-- Opening Marker --
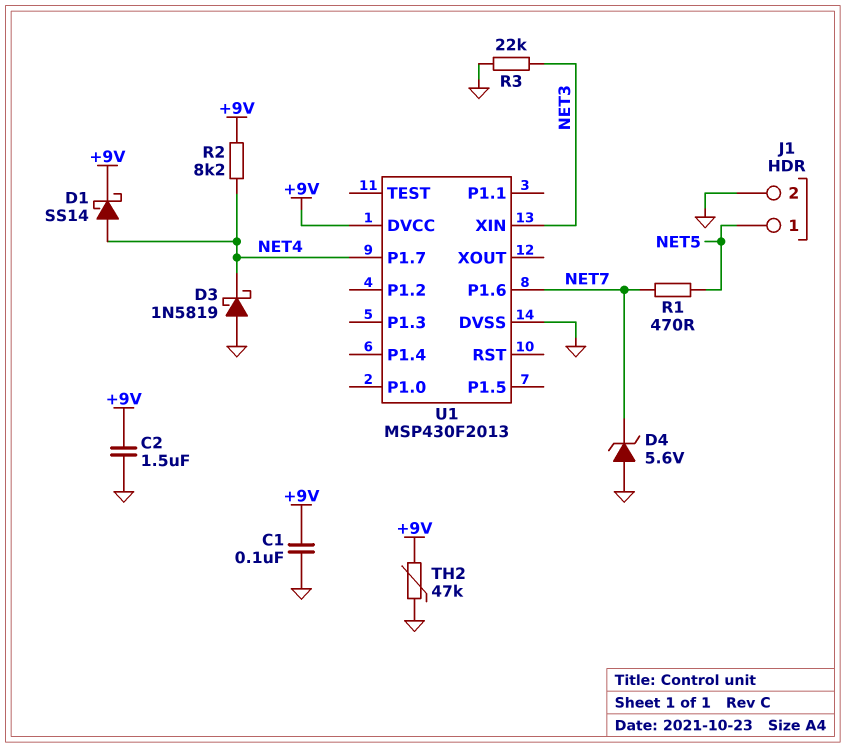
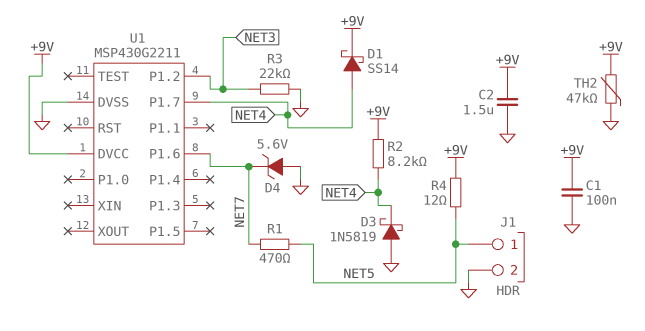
R4: none -> 12 (+9V, NET5)
U1: MSP430F2013 -> MSP430G2211
U1 pin P1.2: none -> NET3
U1 pin XIN: NET3 -> none

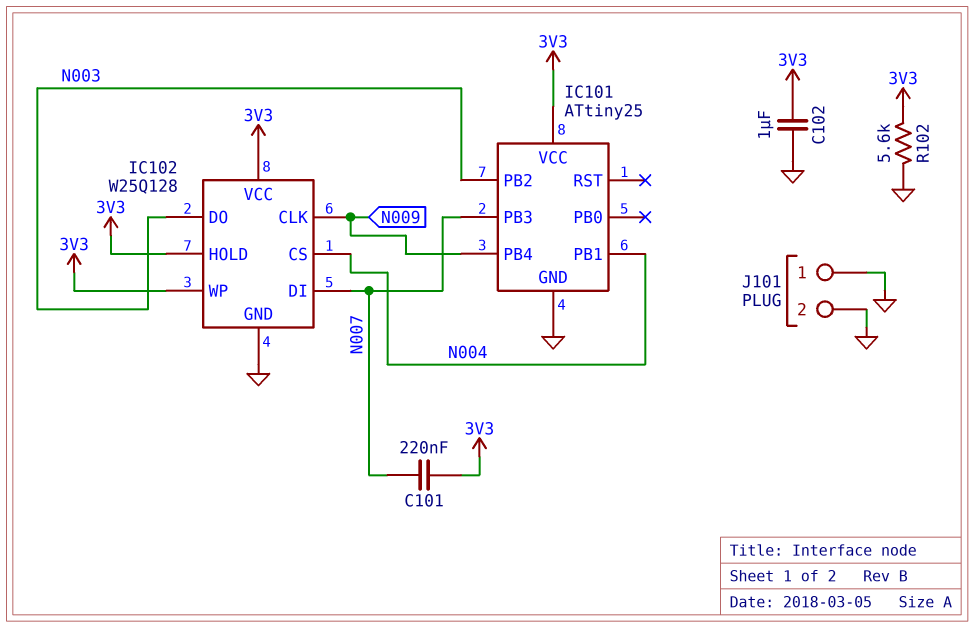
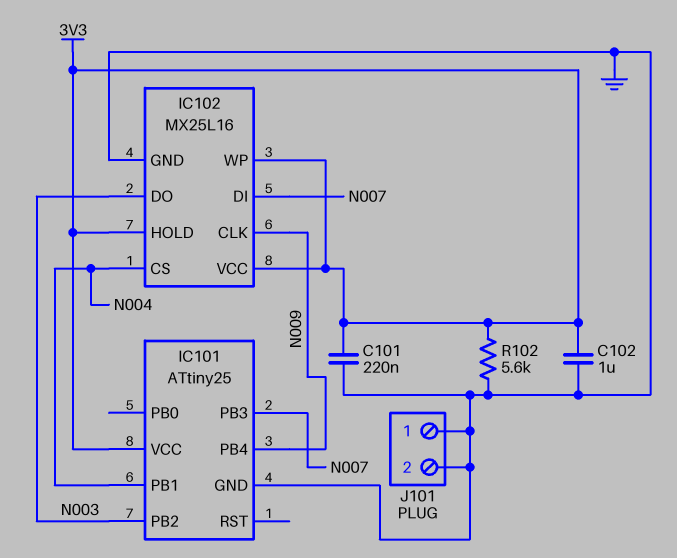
C101: 220nF (3V3, N007) -> 220nF (3V3, GND)
IC102: W25Q128 -> MX25L16

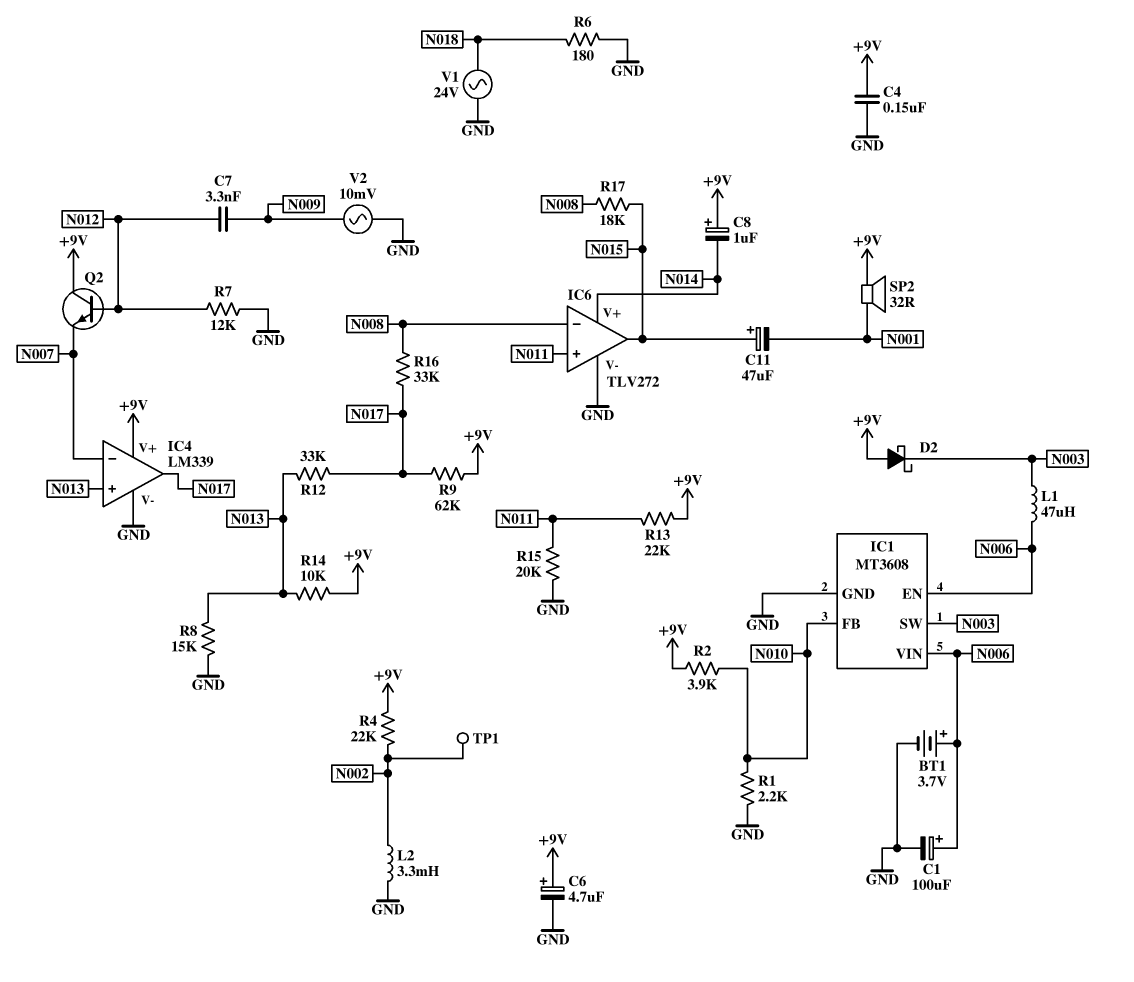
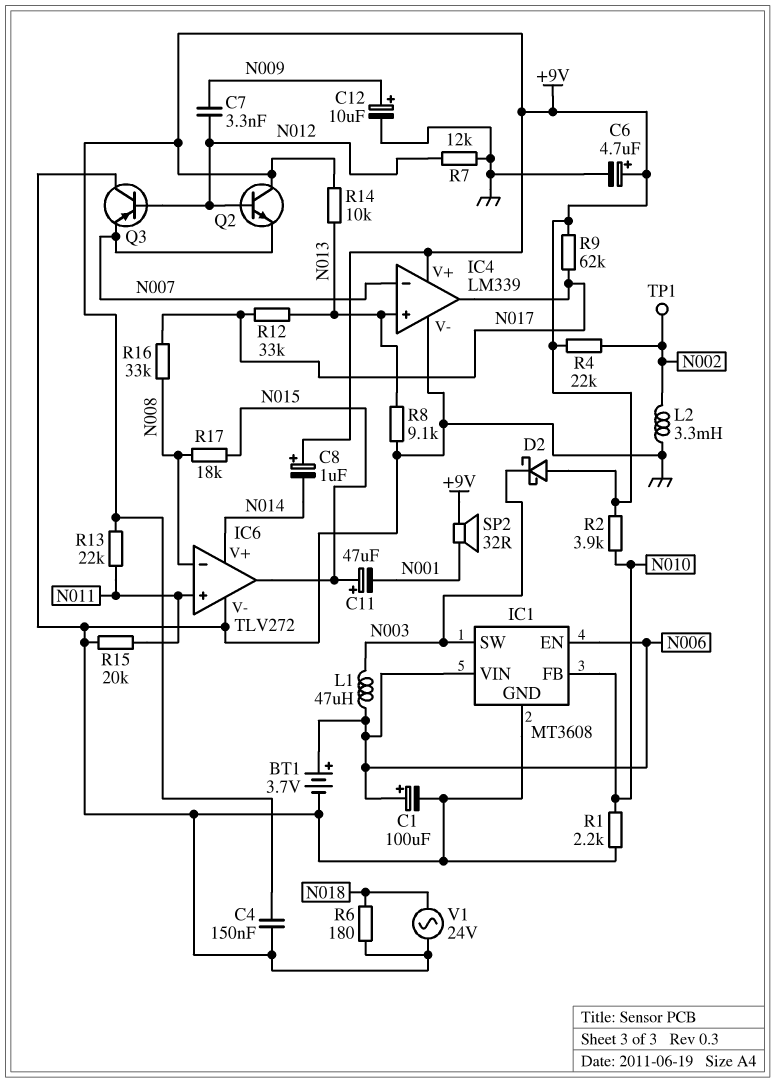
C12: none -> 10uF (plus N009, minus GND)
Q3: none -> PNP (B N012, C GND, E N007)
R8: 15k (GND, N013) -> 9.1k (GND, N013)
V2: AC 10mV (GND, N009) -> none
-- Closing Marker --
**EXERCISE OBJECTIVE:** If any image appears in the entries, omit it and return the rest verbatim.

**TASK OUTPUT:**
R4: none -> 12 (+9V, NET5)
U1: MSP430F2013 -> MSP430G2211
U1 pin P1.2: none -> NET3
U1 pin XIN: NET3 -> none

C101: 220nF (3V3, N007) -> 220nF (3V3, GND)
IC102: W25Q128 -> MX25L16

C12: none -> 10uF (plus N009, minus GND)
Q3: none -> PNP (B N012, C GND, E N007)
R8: 15k (GND, N013) -> 9.1k (GND, N013)
V2: AC 10mV (GND, N009) -> none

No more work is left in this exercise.